-------- RECORDS SUPPLIED --------

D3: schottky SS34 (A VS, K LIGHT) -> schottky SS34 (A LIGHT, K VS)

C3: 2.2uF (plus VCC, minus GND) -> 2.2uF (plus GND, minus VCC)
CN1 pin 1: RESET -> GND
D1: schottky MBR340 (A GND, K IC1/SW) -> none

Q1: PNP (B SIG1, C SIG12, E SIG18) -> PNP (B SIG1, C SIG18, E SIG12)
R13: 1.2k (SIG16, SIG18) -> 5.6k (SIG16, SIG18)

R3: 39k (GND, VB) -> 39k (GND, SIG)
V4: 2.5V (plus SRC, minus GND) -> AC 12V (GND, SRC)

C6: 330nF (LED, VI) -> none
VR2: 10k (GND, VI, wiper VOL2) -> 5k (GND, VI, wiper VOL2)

--------

Above are some records. Print them all exactly.

D3: schottky SS34 (A VS, K LIGHT) -> schottky SS34 (A LIGHT, K VS)

C3: 2.2uF (plus VCC, minus GND) -> 2.2uF (plus GND, minus VCC)
CN1 pin 1: RESET -> GND
D1: schottky MBR340 (A GND, K IC1/SW) -> none

Q1: PNP (B SIG1, C SIG12, E SIG18) -> PNP (B SIG1, C SIG18, E SIG12)
R13: 1.2k (SIG16, SIG18) -> 5.6k (SIG16, SIG18)

R3: 39k (GND, VB) -> 39k (GND, SIG)
V4: 2.5V (plus SRC, minus GND) -> AC 12V (GND, SRC)

C6: 330nF (LED, VI) -> none
VR2: 10k (GND, VI, wiper VOL2) -> 5k (GND, VI, wiper VOL2)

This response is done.